GIVEN RECORDS →
# # # #

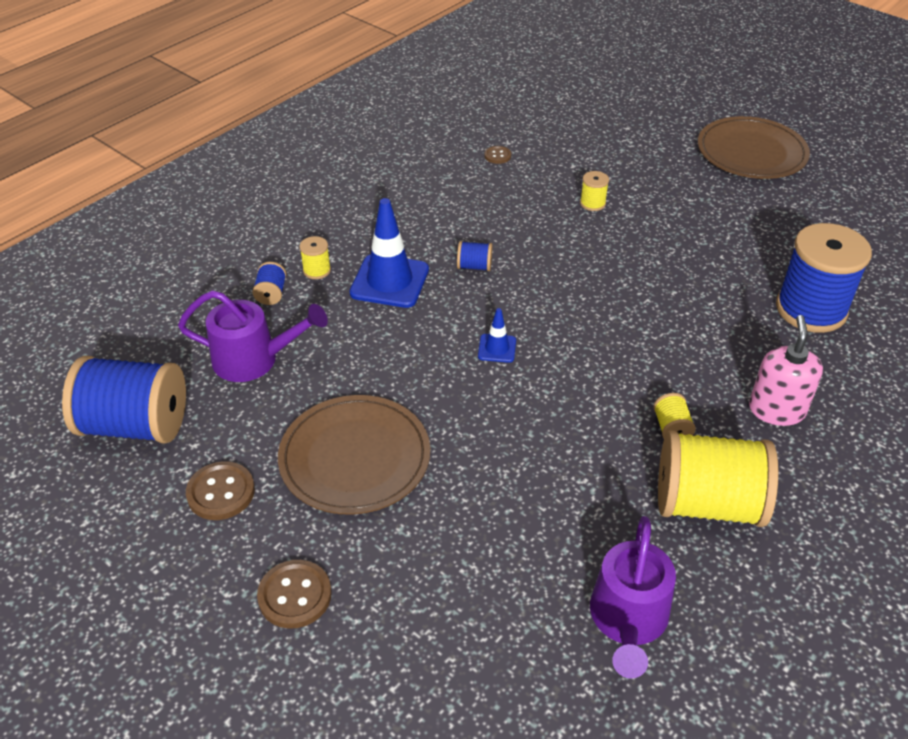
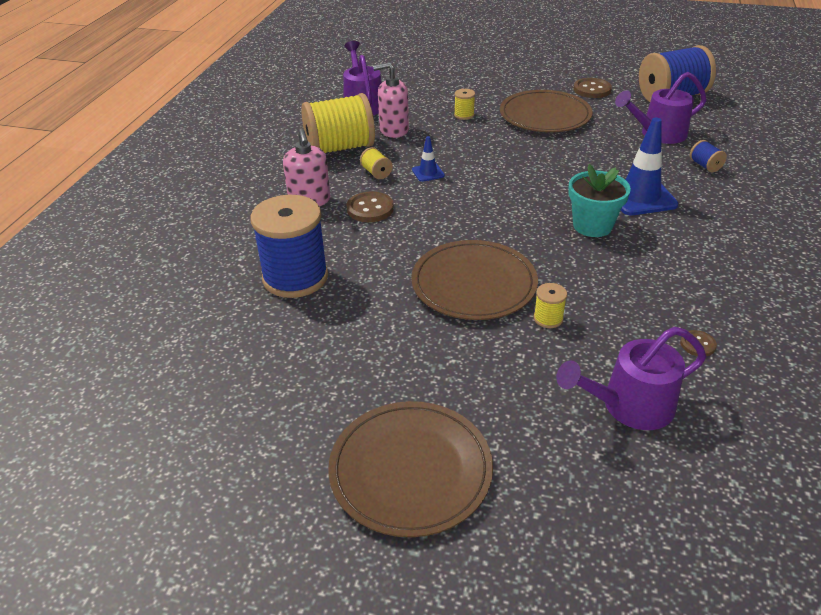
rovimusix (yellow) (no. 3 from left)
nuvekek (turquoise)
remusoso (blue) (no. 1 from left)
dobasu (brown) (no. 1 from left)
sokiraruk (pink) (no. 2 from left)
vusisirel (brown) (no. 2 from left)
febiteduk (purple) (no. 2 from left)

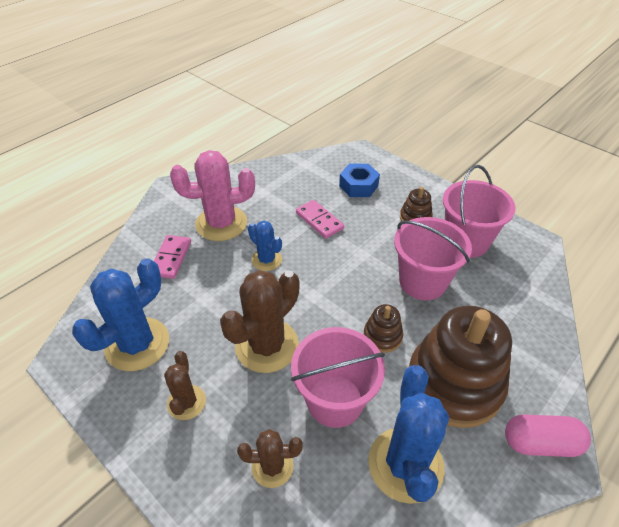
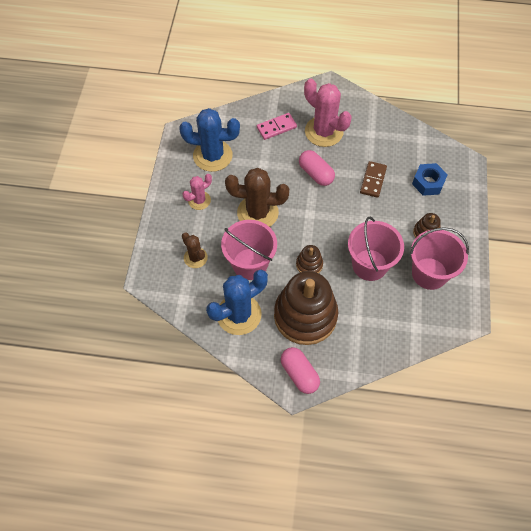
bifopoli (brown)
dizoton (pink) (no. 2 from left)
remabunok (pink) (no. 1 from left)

# # # #

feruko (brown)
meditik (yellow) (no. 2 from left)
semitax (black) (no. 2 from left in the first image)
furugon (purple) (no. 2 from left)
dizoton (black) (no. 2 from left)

# # # #

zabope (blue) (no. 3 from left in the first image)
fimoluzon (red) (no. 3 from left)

# # # #

TASK PROMPT → What you write must match the listing exactly, from the line with "remusoso (blue) (no. 1 from left)" up to and including the line with "remabunok (pink) (no. 1 from left)". Pictures stay out.

TASK SOLUTION →
remusoso (blue) (no. 1 from left)
dobasu (brown) (no. 1 from left)
sokiraruk (pink) (no. 2 from left)
vusisirel (brown) (no. 2 from left)
febiteduk (purple) (no. 2 from left)

bifopoli (brown)
dizoton (pink) (no. 2 from left)
remabunok (pink) (no. 1 from left)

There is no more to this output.